:: REQUIREMENT ::
Your reply should hold every record exactly as given, with no pictures in it.

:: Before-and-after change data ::
○ ○ ○ ○ ○

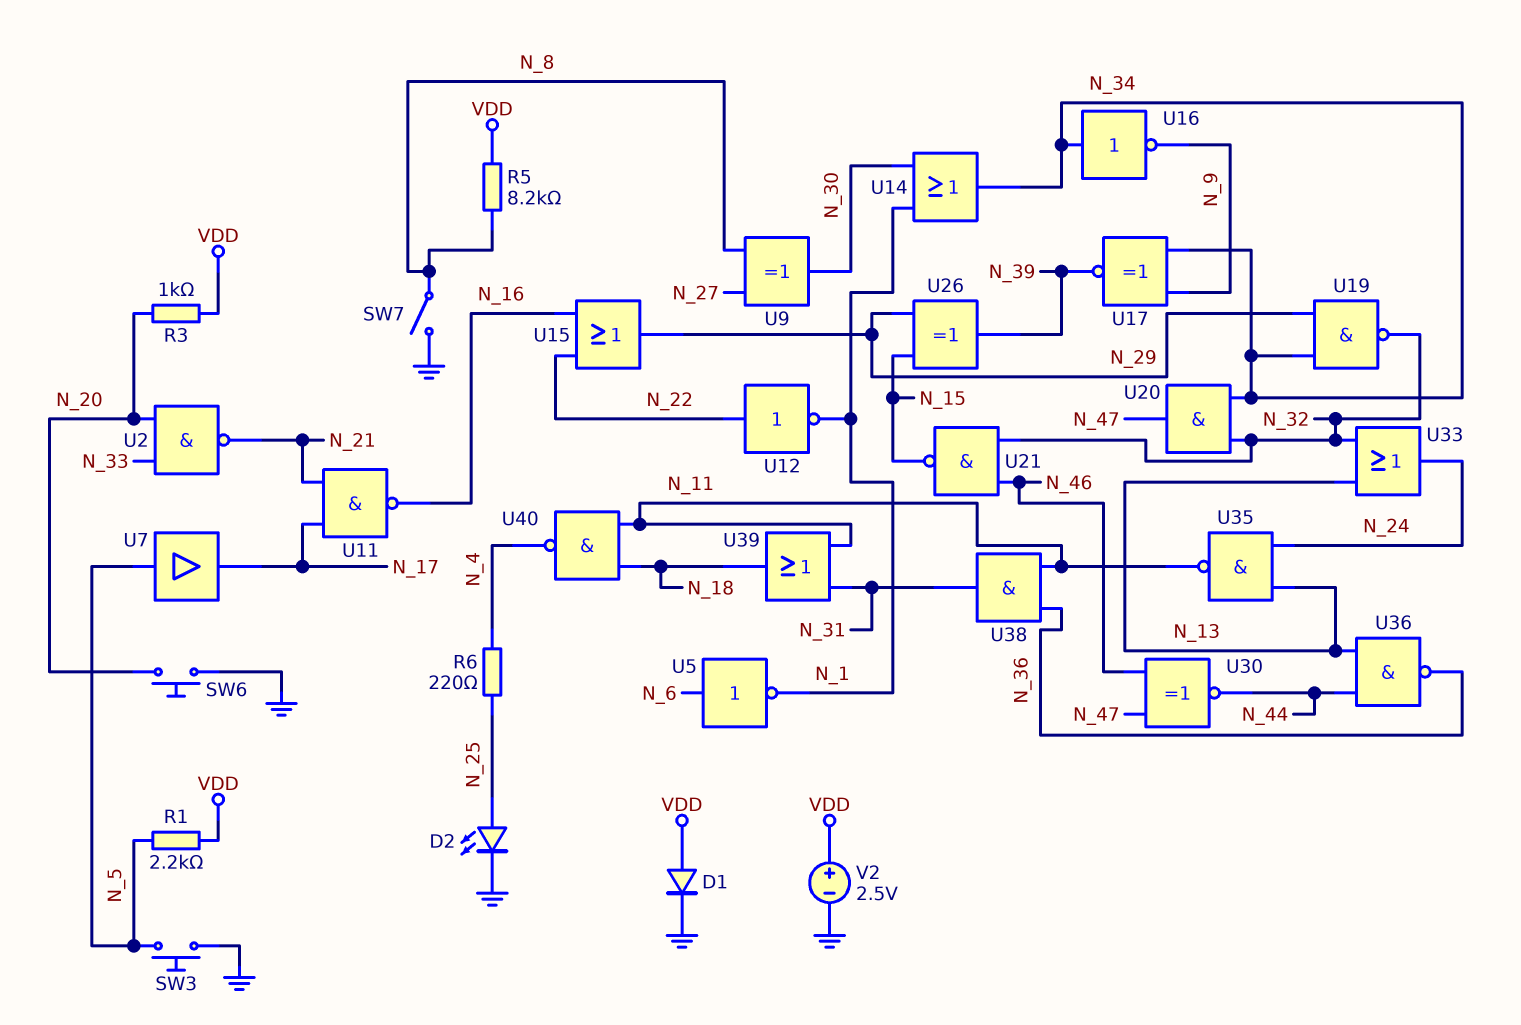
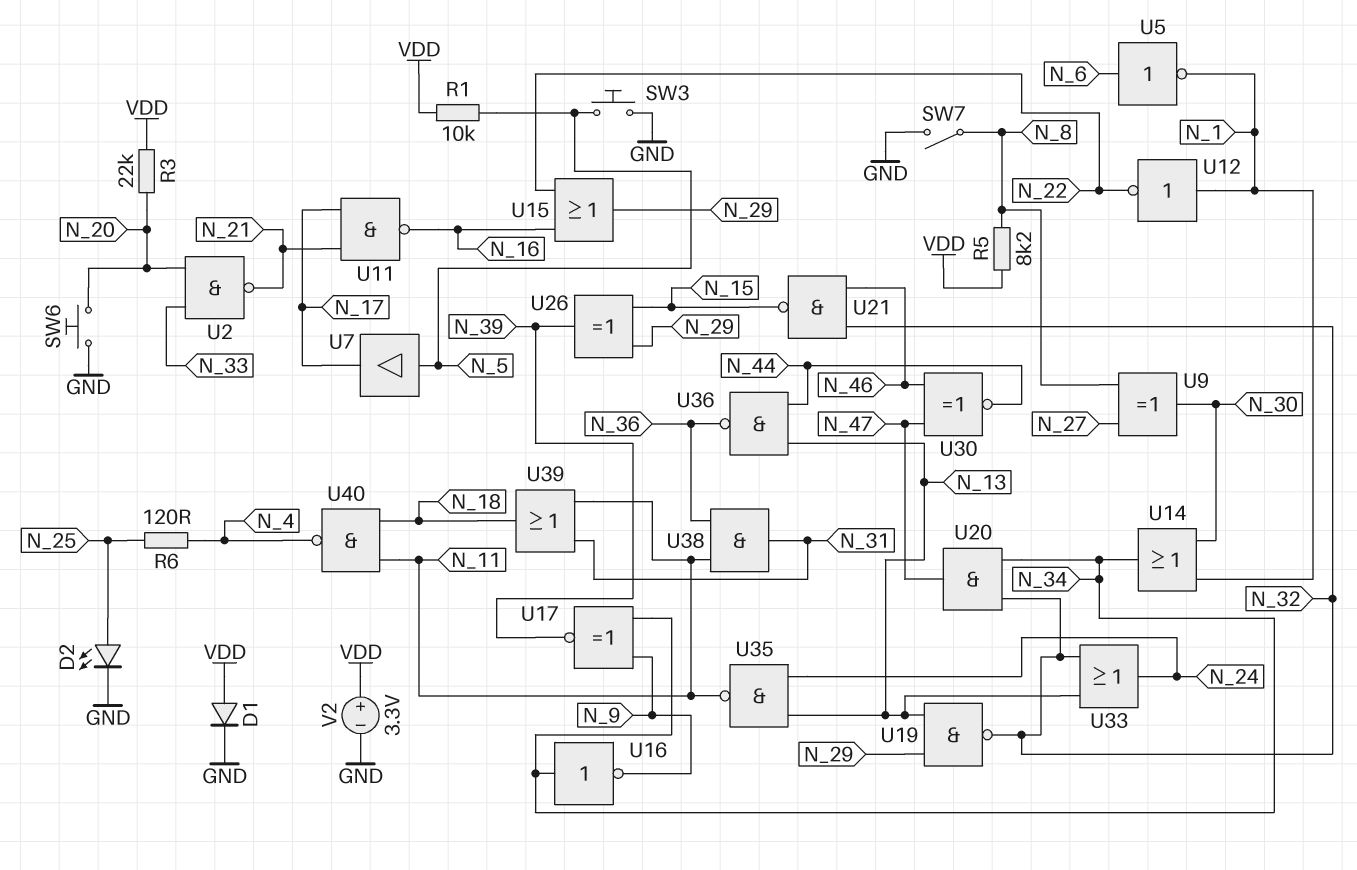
R1: 2.2k (N_5, VDD) -> 10k (N_5, VDD)
R3: 1k (N_20, VDD) -> 22k (N_20, VDD)
R6: 220 (N_4, N_25) -> 120 (N_4, N_25)
U12: NOT (in N_22, out N_1) -> NOT (in N_1, out N_22)
U19: NAND (in N_29, in N_34, out N_32) -> NAND (in N_13, in N_29, out N_32)
V2: 2.5V (plus VDD, minus GND) -> 3.3V (plus VDD, minus GND)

○ ○ ○ ○ ○

:: EXERCISE ANSWER ::
R1: 2.2k (N_5, VDD) -> 10k (N_5, VDD)
R3: 1k (N_20, VDD) -> 22k (N_20, VDD)
R6: 220 (N_4, N_25) -> 120 (N_4, N_25)
U12: NOT (in N_22, out N_1) -> NOT (in N_1, out N_22)
U19: NAND (in N_29, in N_34, out N_32) -> NAND (in N_13, in N_29, out N_32)
V2: 2.5V (plus VDD, minus GND) -> 3.3V (plus VDD, minus GND)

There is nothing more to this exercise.